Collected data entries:
_ _ _ _

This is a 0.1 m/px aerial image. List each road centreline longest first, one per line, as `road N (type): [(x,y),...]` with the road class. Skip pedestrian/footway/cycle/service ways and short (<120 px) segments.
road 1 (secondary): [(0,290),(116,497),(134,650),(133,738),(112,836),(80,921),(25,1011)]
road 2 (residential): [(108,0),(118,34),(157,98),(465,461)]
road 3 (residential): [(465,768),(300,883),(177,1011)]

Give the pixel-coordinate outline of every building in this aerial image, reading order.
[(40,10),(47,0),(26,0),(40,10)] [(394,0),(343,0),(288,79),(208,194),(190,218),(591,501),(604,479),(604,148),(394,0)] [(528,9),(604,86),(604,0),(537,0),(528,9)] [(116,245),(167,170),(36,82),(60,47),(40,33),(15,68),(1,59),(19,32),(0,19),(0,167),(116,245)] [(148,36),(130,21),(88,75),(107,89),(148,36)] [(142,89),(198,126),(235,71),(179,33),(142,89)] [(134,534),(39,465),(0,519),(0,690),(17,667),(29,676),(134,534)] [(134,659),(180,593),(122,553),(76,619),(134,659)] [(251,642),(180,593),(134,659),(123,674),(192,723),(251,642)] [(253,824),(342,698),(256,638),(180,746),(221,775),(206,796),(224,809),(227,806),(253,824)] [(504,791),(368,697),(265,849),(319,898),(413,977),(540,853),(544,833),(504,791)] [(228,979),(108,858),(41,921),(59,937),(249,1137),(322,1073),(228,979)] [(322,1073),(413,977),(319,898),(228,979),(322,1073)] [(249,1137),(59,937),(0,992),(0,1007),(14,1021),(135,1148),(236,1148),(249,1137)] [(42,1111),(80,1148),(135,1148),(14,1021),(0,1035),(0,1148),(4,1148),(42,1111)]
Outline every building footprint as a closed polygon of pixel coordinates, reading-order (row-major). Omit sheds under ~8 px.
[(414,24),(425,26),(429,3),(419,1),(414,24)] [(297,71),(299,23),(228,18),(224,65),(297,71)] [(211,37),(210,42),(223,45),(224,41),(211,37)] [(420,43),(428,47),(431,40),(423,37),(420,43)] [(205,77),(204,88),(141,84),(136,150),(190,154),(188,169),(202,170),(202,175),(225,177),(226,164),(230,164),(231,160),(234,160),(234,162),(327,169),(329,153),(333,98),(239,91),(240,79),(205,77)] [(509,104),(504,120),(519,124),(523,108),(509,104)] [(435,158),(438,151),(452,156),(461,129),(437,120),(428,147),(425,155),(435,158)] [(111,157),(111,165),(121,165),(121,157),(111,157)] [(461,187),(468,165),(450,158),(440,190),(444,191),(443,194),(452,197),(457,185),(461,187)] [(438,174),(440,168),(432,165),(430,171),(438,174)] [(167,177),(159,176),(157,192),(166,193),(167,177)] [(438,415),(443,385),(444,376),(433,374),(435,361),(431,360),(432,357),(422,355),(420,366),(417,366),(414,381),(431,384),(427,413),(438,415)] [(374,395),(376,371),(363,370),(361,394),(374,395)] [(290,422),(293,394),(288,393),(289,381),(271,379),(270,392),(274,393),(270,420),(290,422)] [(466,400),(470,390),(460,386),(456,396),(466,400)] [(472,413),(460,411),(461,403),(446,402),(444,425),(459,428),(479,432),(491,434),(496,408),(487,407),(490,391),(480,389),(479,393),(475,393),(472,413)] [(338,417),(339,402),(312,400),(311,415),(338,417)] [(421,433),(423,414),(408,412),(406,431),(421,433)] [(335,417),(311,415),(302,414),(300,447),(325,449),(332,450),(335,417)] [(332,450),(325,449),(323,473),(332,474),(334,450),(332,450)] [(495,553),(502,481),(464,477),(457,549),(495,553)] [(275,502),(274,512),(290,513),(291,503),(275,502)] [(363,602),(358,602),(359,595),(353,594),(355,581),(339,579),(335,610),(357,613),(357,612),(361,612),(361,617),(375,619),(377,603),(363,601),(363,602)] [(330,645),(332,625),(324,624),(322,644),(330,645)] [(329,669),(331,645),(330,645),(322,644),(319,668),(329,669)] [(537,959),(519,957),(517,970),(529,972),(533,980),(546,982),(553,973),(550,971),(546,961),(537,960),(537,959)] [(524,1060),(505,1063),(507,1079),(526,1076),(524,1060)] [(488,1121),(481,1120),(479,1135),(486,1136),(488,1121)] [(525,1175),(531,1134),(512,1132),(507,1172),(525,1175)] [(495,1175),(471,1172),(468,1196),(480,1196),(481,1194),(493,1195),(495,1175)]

_ _ _ _

- GOAL OF THE EXERCISE
Exact copies of all the records are required.

- ANSWER FOR THIS EXERCISE
This is a 0.1 m/px aerial image. List each road centreline longest first, one per line, as `road N (type): [(x,y),...]` with the road class. Skip pedestrian/footway/cycle/service ways and short (<120 px) segments.
road 1 (secondary): [(0,290),(116,497),(134,650),(133,738),(112,836),(80,921),(25,1011)]
road 2 (residential): [(108,0),(118,34),(157,98),(465,461)]
road 3 (residential): [(465,768),(300,883),(177,1011)]

Give the pixel-coordinate outline of every building in this aerial image, reading order.
[(40,10),(47,0),(26,0),(40,10)] [(394,0),(343,0),(288,79),(208,194),(190,218),(591,501),(604,479),(604,148),(394,0)] [(528,9),(604,86),(604,0),(537,0),(528,9)] [(116,245),(167,170),(36,82),(60,47),(40,33),(15,68),(1,59),(19,32),(0,19),(0,167),(116,245)] [(148,36),(130,21),(88,75),(107,89),(148,36)] [(142,89),(198,126),(235,71),(179,33),(142,89)] [(134,534),(39,465),(0,519),(0,690),(17,667),(29,676),(134,534)] [(134,659),(180,593),(122,553),(76,619),(134,659)] [(251,642),(180,593),(134,659),(123,674),(192,723),(251,642)] [(253,824),(342,698),(256,638),(180,746),(221,775),(206,796),(224,809),(227,806),(253,824)] [(504,791),(368,697),(265,849),(319,898),(413,977),(540,853),(544,833),(504,791)] [(228,979),(108,858),(41,921),(59,937),(249,1137),(322,1073),(228,979)] [(322,1073),(413,977),(319,898),(228,979),(322,1073)] [(249,1137),(59,937),(0,992),(0,1007),(14,1021),(135,1148),(236,1148),(249,1137)] [(42,1111),(80,1148),(135,1148),(14,1021),(0,1035),(0,1148),(4,1148),(42,1111)]
Outline every building footprint as a closed polygon of pixel coordinates, reading-order (row-major). Omit sheds under ~8 px.
[(414,24),(425,26),(429,3),(419,1),(414,24)] [(297,71),(299,23),(228,18),(224,65),(297,71)] [(211,37),(210,42),(223,45),(224,41),(211,37)] [(420,43),(428,47),(431,40),(423,37),(420,43)] [(205,77),(204,88),(141,84),(136,150),(190,154),(188,169),(202,170),(202,175),(225,177),(226,164),(230,164),(231,160),(234,160),(234,162),(327,169),(329,153),(333,98),(239,91),(240,79),(205,77)] [(509,104),(504,120),(519,124),(523,108),(509,104)] [(435,158),(438,151),(452,156),(461,129),(437,120),(428,147),(425,155),(435,158)] [(111,157),(111,165),(121,165),(121,157),(111,157)] [(461,187),(468,165),(450,158),(440,190),(444,191),(443,194),(452,197),(457,185),(461,187)] [(438,174),(440,168),(432,165),(430,171),(438,174)] [(167,177),(159,176),(157,192),(166,193),(167,177)] [(438,415),(443,385),(444,376),(433,374),(435,361),(431,360),(432,357),(422,355),(420,366),(417,366),(414,381),(431,384),(427,413),(438,415)] [(374,395),(376,371),(363,370),(361,394),(374,395)] [(290,422),(293,394),(288,393),(289,381),(271,379),(270,392),(274,393),(270,420),(290,422)] [(466,400),(470,390),(460,386),(456,396),(466,400)] [(472,413),(460,411),(461,403),(446,402),(444,425),(459,428),(479,432),(491,434),(496,408),(487,407),(490,391),(480,389),(479,393),(475,393),(472,413)] [(338,417),(339,402),(312,400),(311,415),(338,417)] [(421,433),(423,414),(408,412),(406,431),(421,433)] [(335,417),(311,415),(302,414),(300,447),(325,449),(332,450),(335,417)] [(332,450),(325,449),(323,473),(332,474),(334,450),(332,450)] [(495,553),(502,481),(464,477),(457,549),(495,553)] [(275,502),(274,512),(290,513),(291,503),(275,502)] [(363,602),(358,602),(359,595),(353,594),(355,581),(339,579),(335,610),(357,613),(357,612),(361,612),(361,617),(375,619),(377,603),(363,601),(363,602)] [(330,645),(332,625),(324,624),(322,644),(330,645)] [(329,669),(331,645),(330,645),(322,644),(319,668),(329,669)] [(537,959),(519,957),(517,970),(529,972),(533,980),(546,982),(553,973),(550,971),(546,961),(537,960),(537,959)] [(524,1060),(505,1063),(507,1079),(526,1076),(524,1060)] [(488,1121),(481,1120),(479,1135),(486,1136),(488,1121)] [(525,1175),(531,1134),(512,1132),(507,1172),(525,1175)] [(495,1175),(471,1172),(468,1196),(480,1196),(481,1194),(493,1195),(495,1175)]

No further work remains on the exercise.